Set down the material in full. Keep every line exactly as it is.

/---

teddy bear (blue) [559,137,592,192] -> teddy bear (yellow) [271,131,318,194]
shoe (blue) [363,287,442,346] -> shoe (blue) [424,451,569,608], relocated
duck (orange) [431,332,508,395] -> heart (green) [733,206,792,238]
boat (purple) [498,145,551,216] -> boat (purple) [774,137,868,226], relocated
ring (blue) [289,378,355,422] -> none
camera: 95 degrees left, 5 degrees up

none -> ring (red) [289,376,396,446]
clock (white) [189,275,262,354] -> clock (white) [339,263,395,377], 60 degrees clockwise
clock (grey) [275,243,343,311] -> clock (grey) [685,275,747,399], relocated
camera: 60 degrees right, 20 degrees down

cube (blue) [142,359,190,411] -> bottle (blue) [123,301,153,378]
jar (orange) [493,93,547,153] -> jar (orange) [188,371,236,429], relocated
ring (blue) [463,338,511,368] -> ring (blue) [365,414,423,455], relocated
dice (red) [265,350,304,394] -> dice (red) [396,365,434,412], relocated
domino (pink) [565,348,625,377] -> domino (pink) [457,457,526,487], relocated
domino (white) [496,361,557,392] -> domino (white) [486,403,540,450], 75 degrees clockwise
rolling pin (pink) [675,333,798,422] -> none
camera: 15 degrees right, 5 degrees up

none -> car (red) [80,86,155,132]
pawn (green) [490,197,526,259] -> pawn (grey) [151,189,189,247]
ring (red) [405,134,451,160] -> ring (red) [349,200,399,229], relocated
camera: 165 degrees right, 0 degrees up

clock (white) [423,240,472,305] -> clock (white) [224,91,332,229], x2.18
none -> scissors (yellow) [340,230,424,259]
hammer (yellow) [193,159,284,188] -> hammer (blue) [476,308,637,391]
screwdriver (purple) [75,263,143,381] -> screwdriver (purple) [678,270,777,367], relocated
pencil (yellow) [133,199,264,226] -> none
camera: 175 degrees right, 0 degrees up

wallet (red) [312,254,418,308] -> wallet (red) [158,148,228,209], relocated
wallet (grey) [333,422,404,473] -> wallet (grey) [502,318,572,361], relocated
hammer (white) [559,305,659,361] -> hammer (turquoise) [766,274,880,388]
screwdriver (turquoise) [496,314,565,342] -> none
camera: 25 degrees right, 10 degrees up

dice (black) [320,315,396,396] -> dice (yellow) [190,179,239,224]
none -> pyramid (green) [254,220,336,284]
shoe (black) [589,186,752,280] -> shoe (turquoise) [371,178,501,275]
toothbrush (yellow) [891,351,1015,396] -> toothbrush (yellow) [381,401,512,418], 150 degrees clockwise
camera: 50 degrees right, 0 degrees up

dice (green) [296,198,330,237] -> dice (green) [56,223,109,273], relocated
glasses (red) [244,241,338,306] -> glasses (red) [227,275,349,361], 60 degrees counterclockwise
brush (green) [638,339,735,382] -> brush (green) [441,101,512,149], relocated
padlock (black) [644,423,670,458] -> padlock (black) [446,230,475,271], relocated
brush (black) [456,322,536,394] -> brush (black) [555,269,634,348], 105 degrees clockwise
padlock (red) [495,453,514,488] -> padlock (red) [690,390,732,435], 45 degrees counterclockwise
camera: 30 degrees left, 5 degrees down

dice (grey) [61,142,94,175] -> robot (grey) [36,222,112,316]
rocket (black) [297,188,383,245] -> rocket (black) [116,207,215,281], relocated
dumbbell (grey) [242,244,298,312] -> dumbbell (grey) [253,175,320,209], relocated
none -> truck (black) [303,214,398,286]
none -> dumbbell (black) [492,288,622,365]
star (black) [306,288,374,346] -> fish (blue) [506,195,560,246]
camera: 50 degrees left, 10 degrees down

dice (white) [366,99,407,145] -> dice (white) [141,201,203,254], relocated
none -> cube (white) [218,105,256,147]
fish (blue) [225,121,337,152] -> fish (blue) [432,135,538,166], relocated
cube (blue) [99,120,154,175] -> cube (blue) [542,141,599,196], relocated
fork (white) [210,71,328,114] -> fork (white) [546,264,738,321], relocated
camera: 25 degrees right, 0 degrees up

\---

**Result below:**
teddy bear (blue) [559,137,592,192] -> teddy bear (yellow) [271,131,318,194]
shoe (blue) [363,287,442,346] -> shoe (blue) [424,451,569,608], relocated
duck (orange) [431,332,508,395] -> heart (green) [733,206,792,238]
boat (purple) [498,145,551,216] -> boat (purple) [774,137,868,226], relocated
ring (blue) [289,378,355,422] -> none
camera: 95 degrees left, 5 degrees up

none -> ring (red) [289,376,396,446]
clock (white) [189,275,262,354] -> clock (white) [339,263,395,377], 60 degrees clockwise
clock (grey) [275,243,343,311] -> clock (grey) [685,275,747,399], relocated
camera: 60 degrees right, 20 degrees down

cube (blue) [142,359,190,411] -> bottle (blue) [123,301,153,378]
jar (orange) [493,93,547,153] -> jar (orange) [188,371,236,429], relocated
ring (blue) [463,338,511,368] -> ring (blue) [365,414,423,455], relocated
dice (red) [265,350,304,394] -> dice (red) [396,365,434,412], relocated
domino (pink) [565,348,625,377] -> domino (pink) [457,457,526,487], relocated
domino (white) [496,361,557,392] -> domino (white) [486,403,540,450], 75 degrees clockwise
rolling pin (pink) [675,333,798,422] -> none
camera: 15 degrees right, 5 degrees up

none -> car (red) [80,86,155,132]
pawn (green) [490,197,526,259] -> pawn (grey) [151,189,189,247]
ring (red) [405,134,451,160] -> ring (red) [349,200,399,229], relocated
camera: 165 degrees right, 0 degrees up

clock (white) [423,240,472,305] -> clock (white) [224,91,332,229], x2.18
none -> scissors (yellow) [340,230,424,259]
hammer (yellow) [193,159,284,188] -> hammer (blue) [476,308,637,391]
screwdriver (purple) [75,263,143,381] -> screwdriver (purple) [678,270,777,367], relocated
pencil (yellow) [133,199,264,226] -> none
camera: 175 degrees right, 0 degrees up

wallet (red) [312,254,418,308] -> wallet (red) [158,148,228,209], relocated
wallet (grey) [333,422,404,473] -> wallet (grey) [502,318,572,361], relocated
hammer (white) [559,305,659,361] -> hammer (turquoise) [766,274,880,388]
screwdriver (turquoise) [496,314,565,342] -> none
camera: 25 degrees right, 10 degrees up

dice (black) [320,315,396,396] -> dice (yellow) [190,179,239,224]
none -> pyramid (green) [254,220,336,284]
shoe (black) [589,186,752,280] -> shoe (turquoise) [371,178,501,275]
toothbrush (yellow) [891,351,1015,396] -> toothbrush (yellow) [381,401,512,418], 150 degrees clockwise
camera: 50 degrees right, 0 degrees up

dice (green) [296,198,330,237] -> dice (green) [56,223,109,273], relocated
glasses (red) [244,241,338,306] -> glasses (red) [227,275,349,361], 60 degrees counterclockwise
brush (green) [638,339,735,382] -> brush (green) [441,101,512,149], relocated
padlock (black) [644,423,670,458] -> padlock (black) [446,230,475,271], relocated
brush (black) [456,322,536,394] -> brush (black) [555,269,634,348], 105 degrees clockwise
padlock (red) [495,453,514,488] -> padlock (red) [690,390,732,435], 45 degrees counterclockwise
camera: 30 degrees left, 5 degrees down

dice (grey) [61,142,94,175] -> robot (grey) [36,222,112,316]
rocket (black) [297,188,383,245] -> rocket (black) [116,207,215,281], relocated
dumbbell (grey) [242,244,298,312] -> dumbbell (grey) [253,175,320,209], relocated
none -> truck (black) [303,214,398,286]
none -> dumbbell (black) [492,288,622,365]
star (black) [306,288,374,346] -> fish (blue) [506,195,560,246]
camera: 50 degrees left, 10 degrees down

dice (white) [366,99,407,145] -> dice (white) [141,201,203,254], relocated
none -> cube (white) [218,105,256,147]
fish (blue) [225,121,337,152] -> fish (blue) [432,135,538,166], relocated
cube (blue) [99,120,154,175] -> cube (blue) [542,141,599,196], relocated
fork (white) [210,71,328,114] -> fork (white) [546,264,738,321], relocated
camera: 25 degrees right, 0 degrees up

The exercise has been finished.